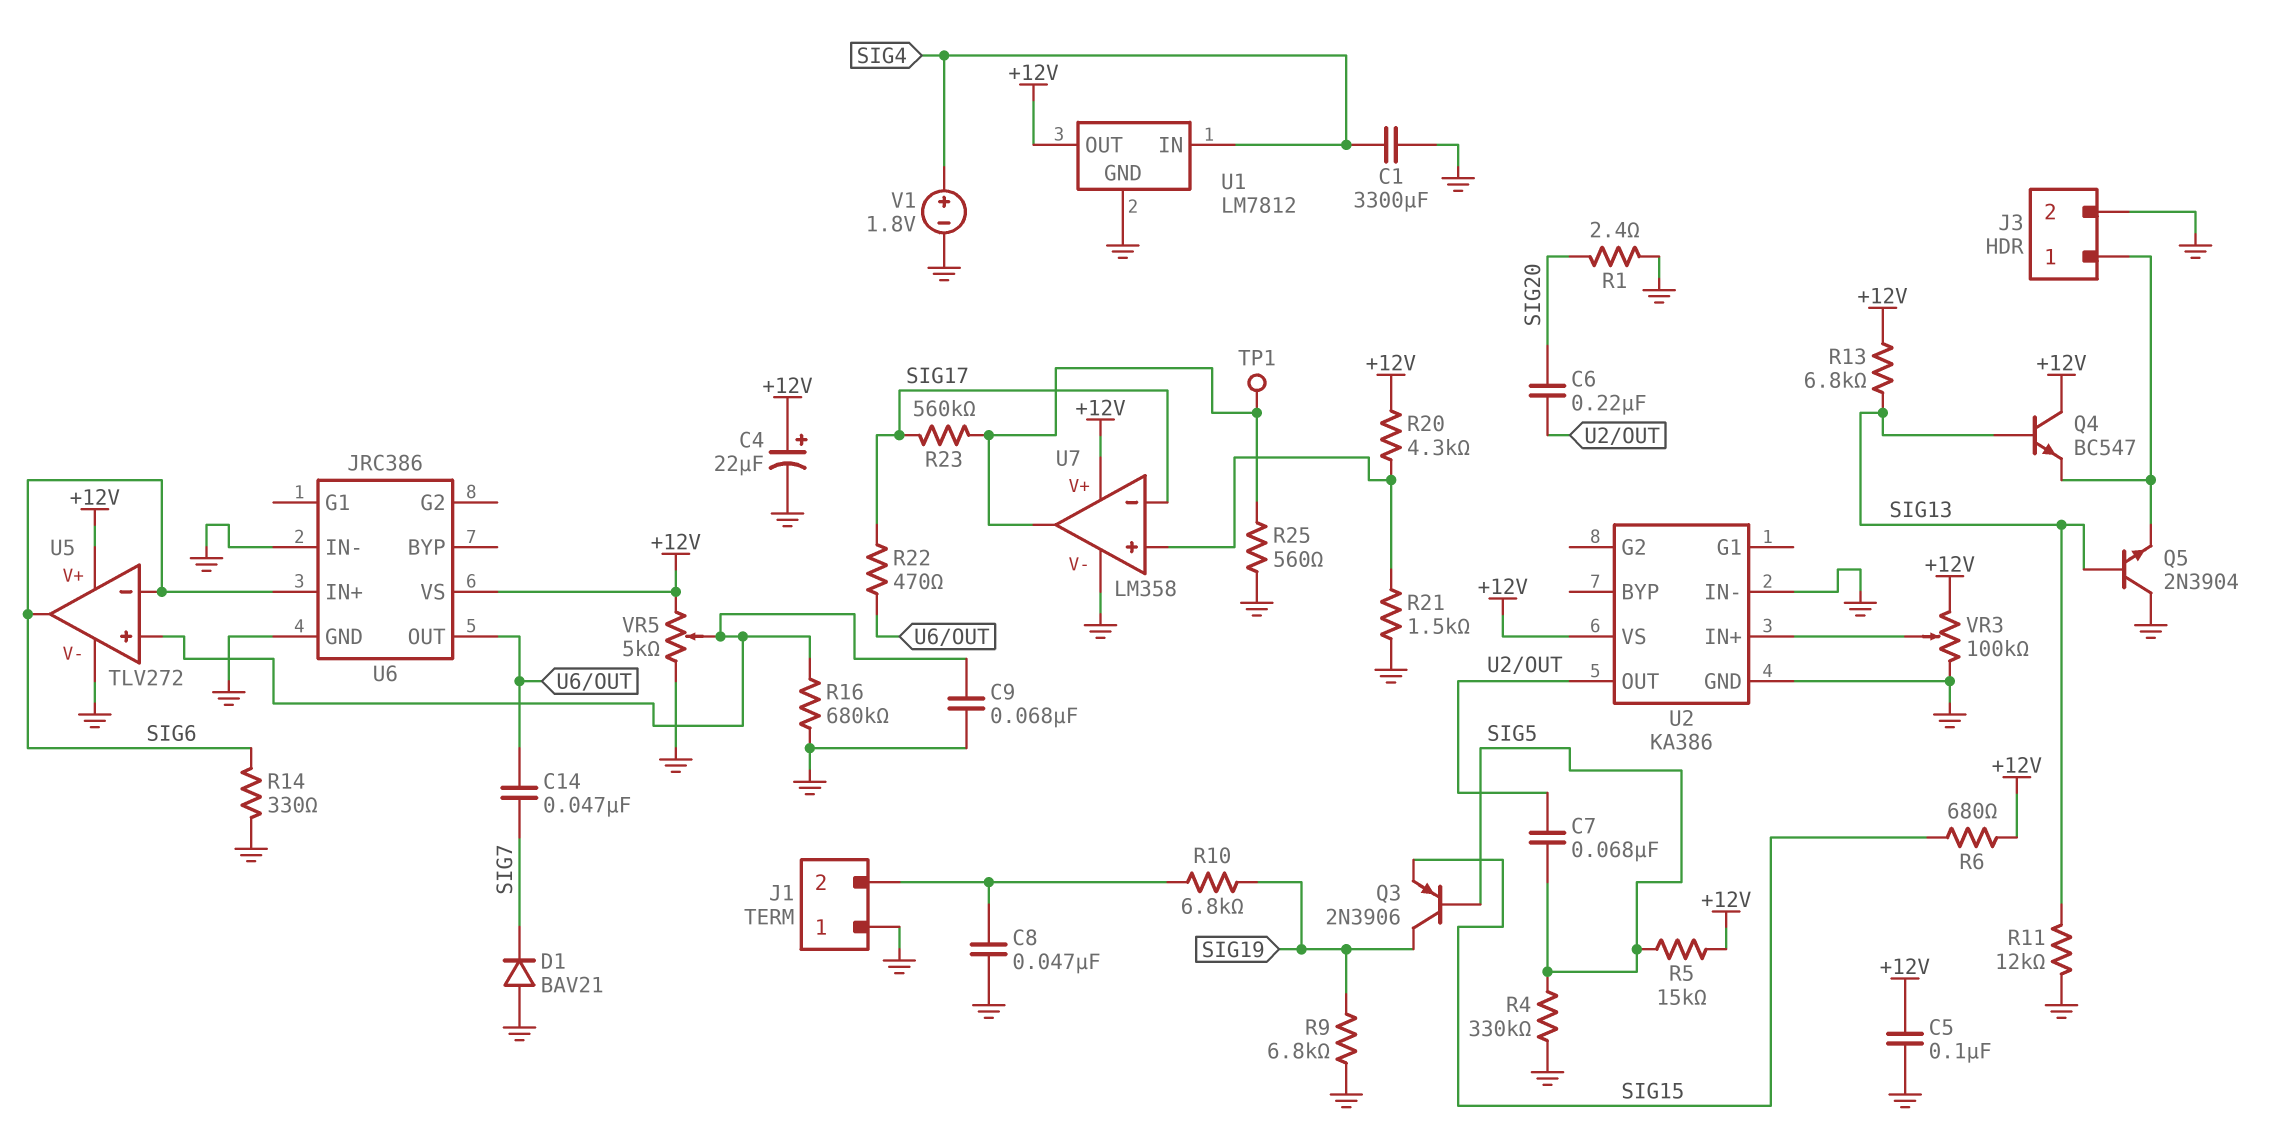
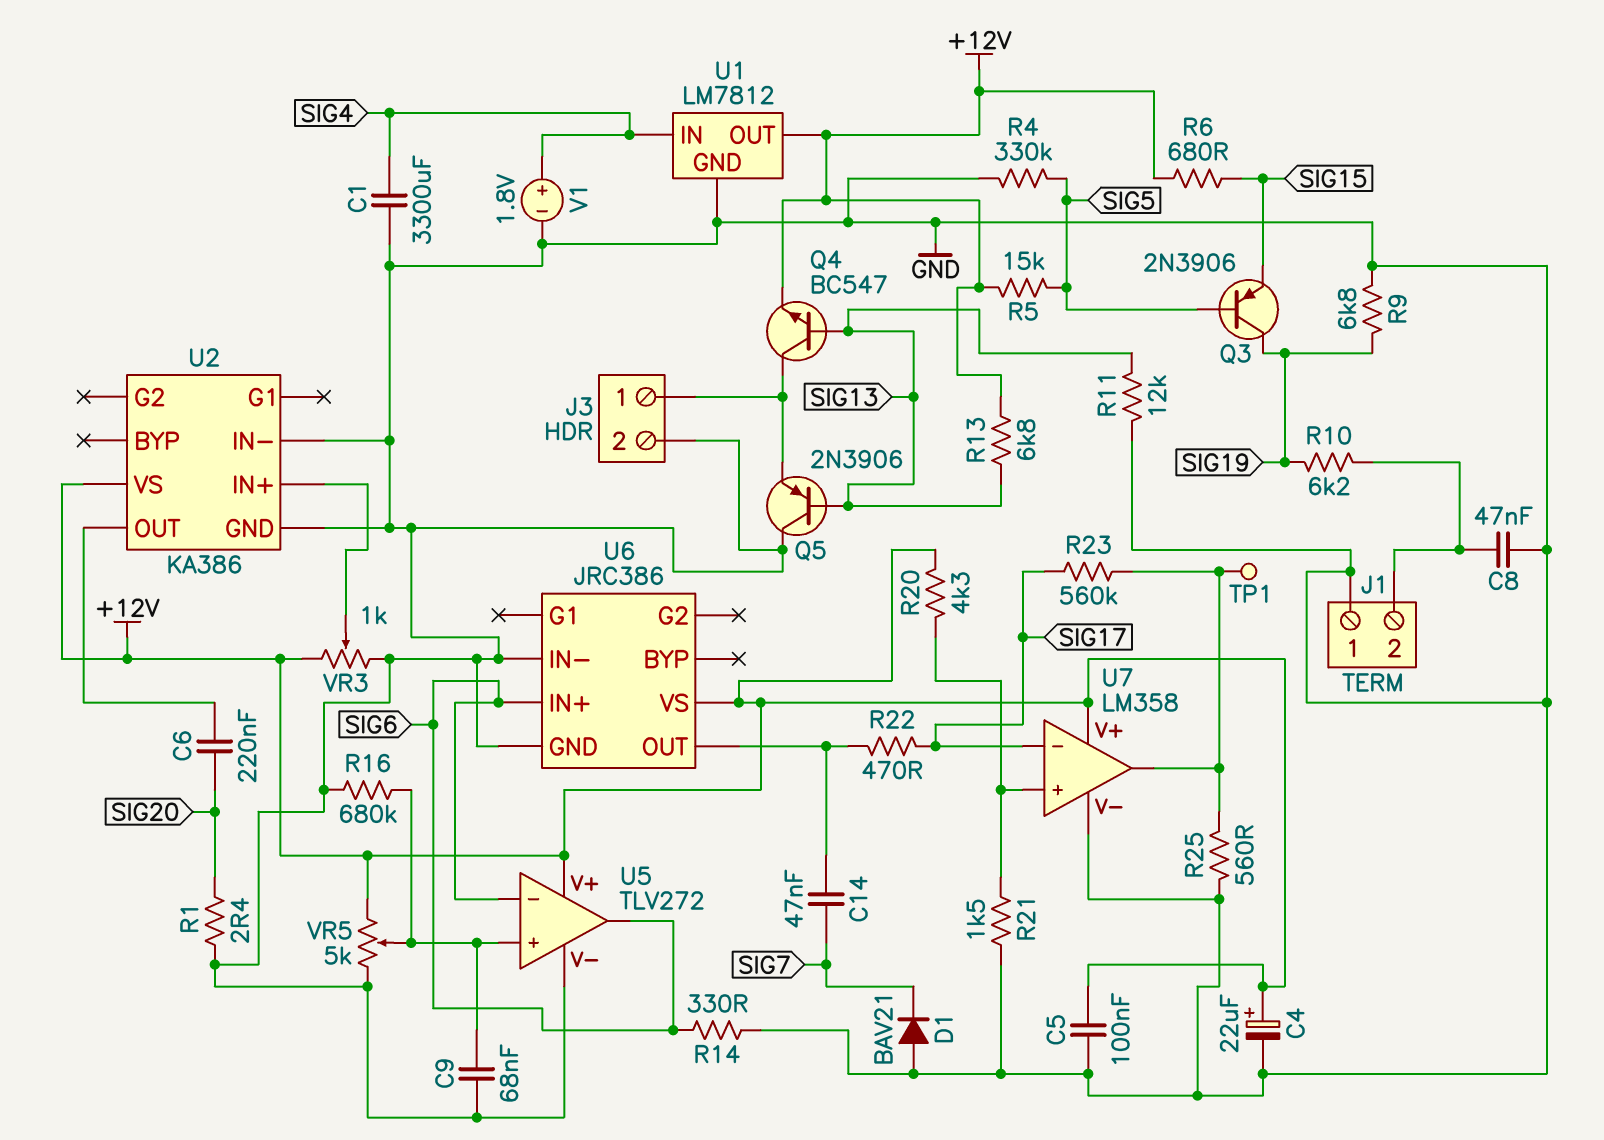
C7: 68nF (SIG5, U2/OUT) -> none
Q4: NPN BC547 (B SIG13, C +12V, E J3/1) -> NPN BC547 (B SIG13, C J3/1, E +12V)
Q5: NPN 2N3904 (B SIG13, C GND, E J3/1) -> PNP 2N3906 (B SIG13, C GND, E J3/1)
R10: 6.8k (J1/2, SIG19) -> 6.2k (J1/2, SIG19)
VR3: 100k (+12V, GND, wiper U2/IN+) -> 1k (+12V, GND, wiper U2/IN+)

ASSIGNMENT:
Output nothing but the lines from the one that contains "Q5: NPN 2N3904" through the final line of the entries above, exactly as they appear.

OUTPUT FOR THIS TASK:
Q5: NPN 2N3904 (B SIG13, C GND, E J3/1) -> PNP 2N3906 (B SIG13, C GND, E J3/1)
R10: 6.8k (J1/2, SIG19) -> 6.2k (J1/2, SIG19)
VR3: 100k (+12V, GND, wiper U2/IN+) -> 1k (+12V, GND, wiper U2/IN+)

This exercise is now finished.